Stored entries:
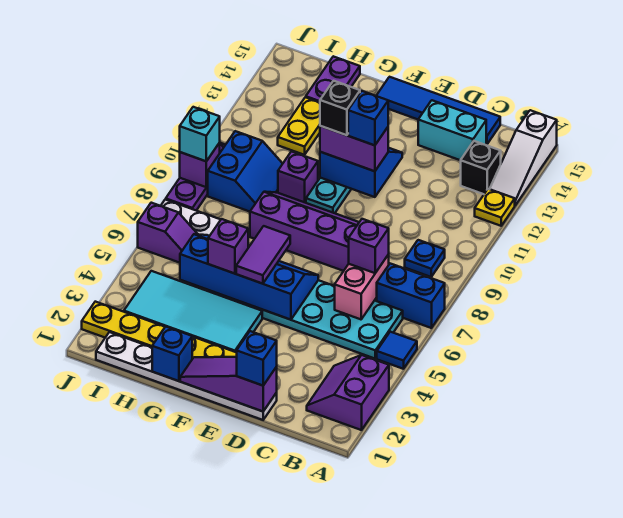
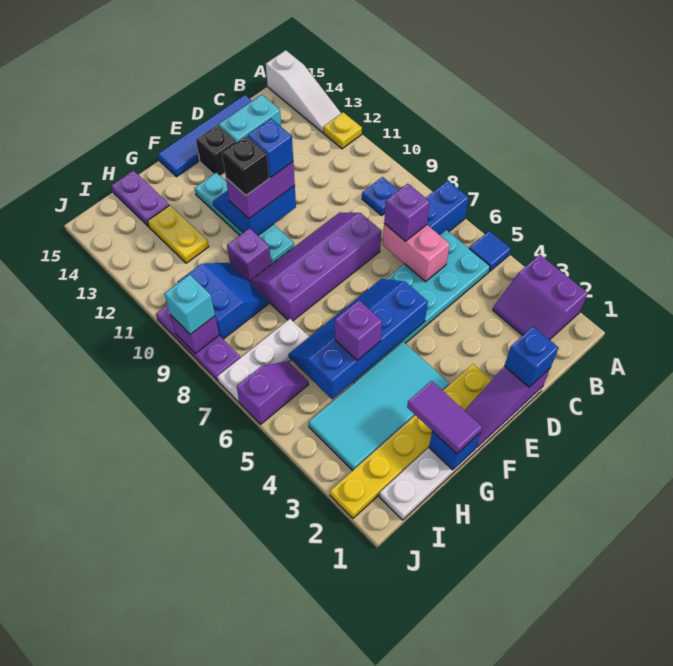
black 1x1 brick [461,141,501,194] -> black 1x1 brick moved to [196,125,236,176]
purple 1x2 tile [236,226,290,284] -> purple 1x2 tile moved to [407,381,482,454]

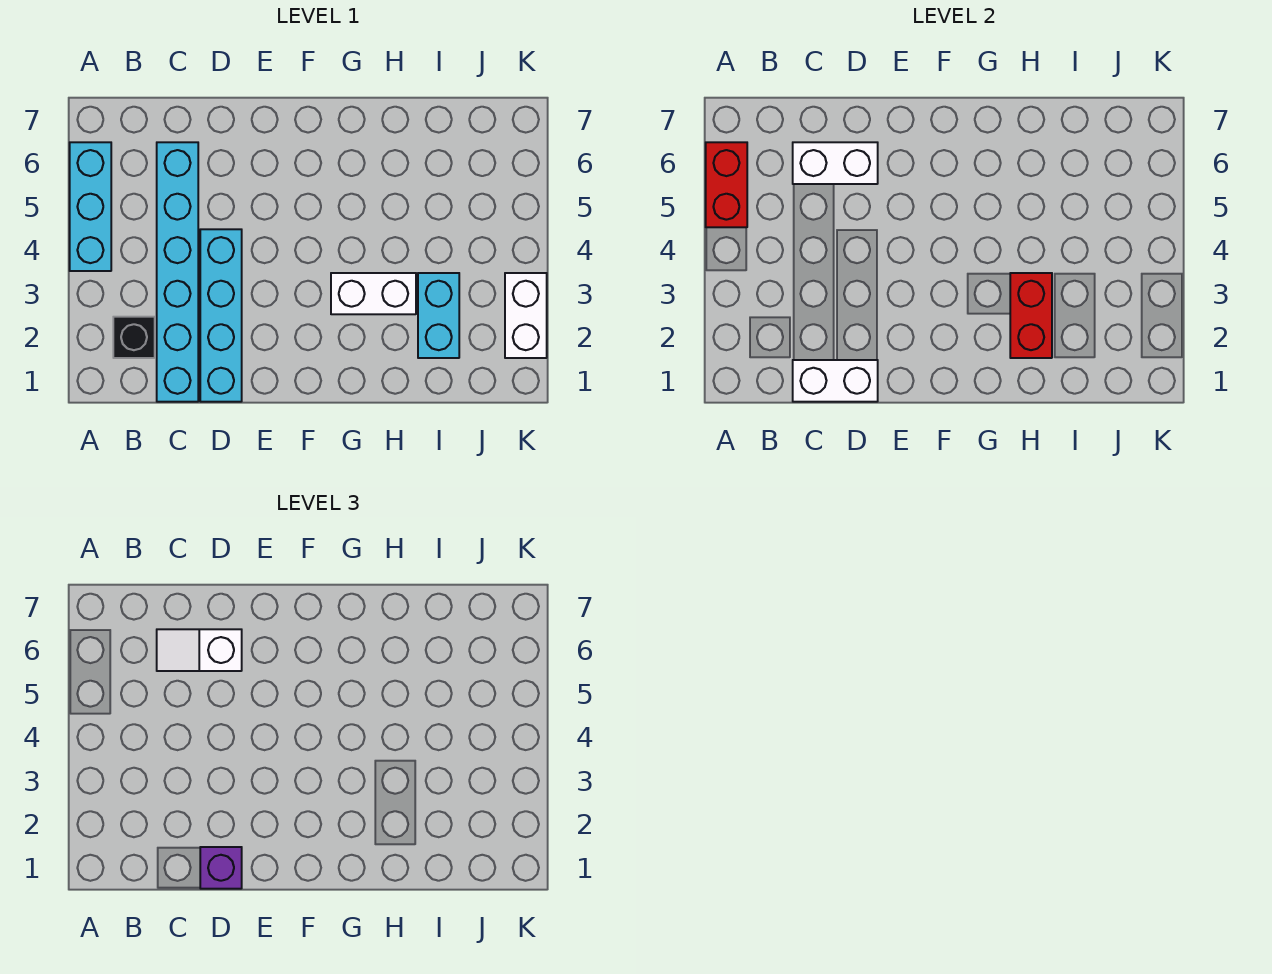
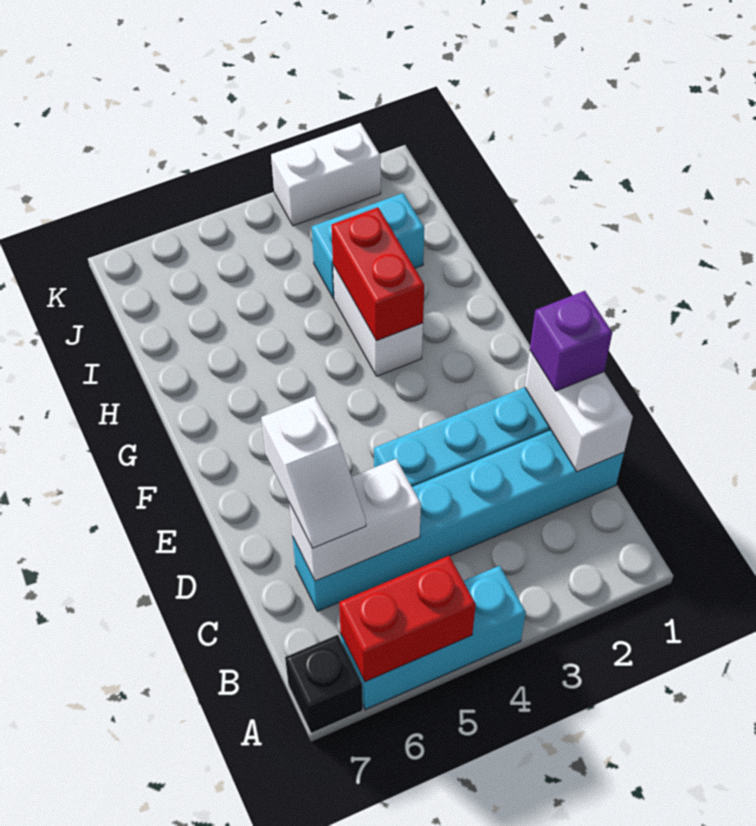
black 1x1 brick [113,317,155,358] -> black 1x1 brick moved to [285,635,363,733]
white 1x2 brick [793,142,878,184] -> white 1x2 brick turned to [289,459,421,581]
red 1x2 brick [1010,273,1052,358] -> red 1x2 brick turned to [331,208,424,341]

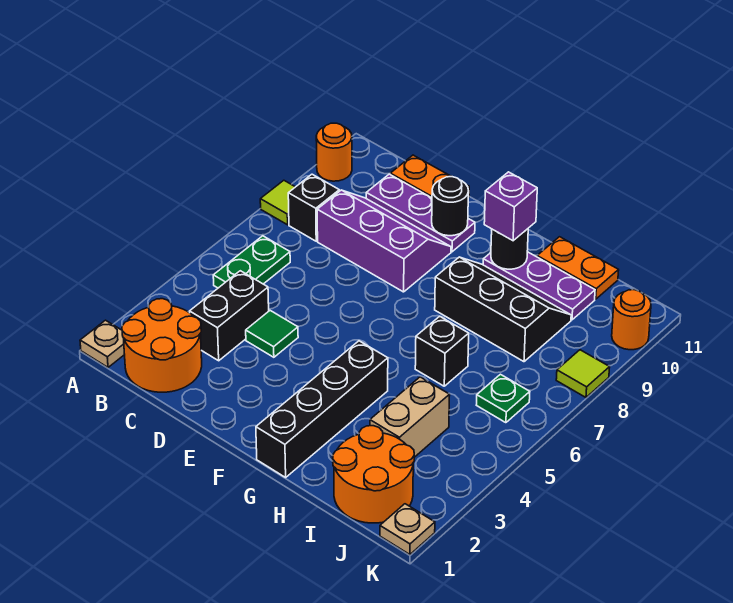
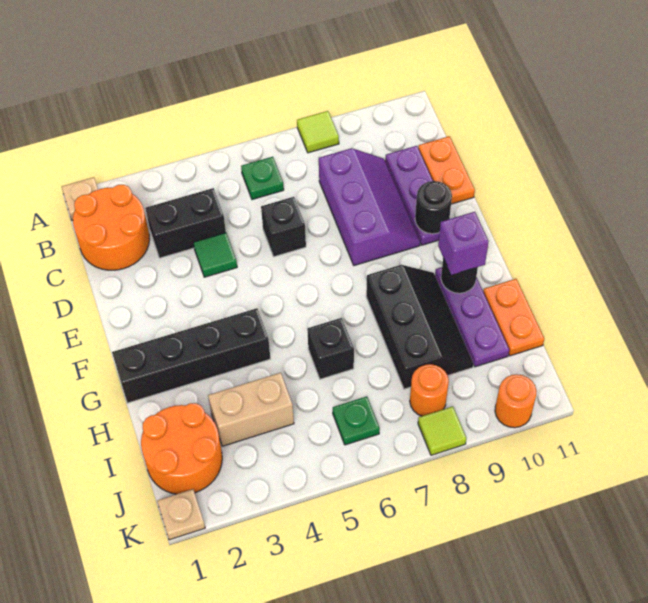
orange 1x1 round brick [316,123,352,181] -> orange 1x1 round brick moved to [410,364,449,416]
green 1x2 plate [213,236,290,288] -> green 1x1 plate [241,157,284,200]
black 1x1 brick [288,174,339,241] -> black 1x1 brick moved to [261,197,306,257]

The task: Print the records again exactly. Skip every picture.

Exercise output:
black 1x1 brick [461,141,501,194] -> black 1x1 brick moved to [196,125,236,176]
purple 1x2 tile [236,226,290,284] -> purple 1x2 tile moved to [407,381,482,454]

black 1x1 brick [113,317,155,358] -> black 1x1 brick moved to [285,635,363,733]
white 1x2 brick [793,142,878,184] -> white 1x2 brick turned to [289,459,421,581]
red 1x2 brick [1010,273,1052,358] -> red 1x2 brick turned to [331,208,424,341]

orange 1x1 round brick [316,123,352,181] -> orange 1x1 round brick moved to [410,364,449,416]
green 1x2 plate [213,236,290,288] -> green 1x1 plate [241,157,284,200]
black 1x1 brick [288,174,339,241] -> black 1x1 brick moved to [261,197,306,257]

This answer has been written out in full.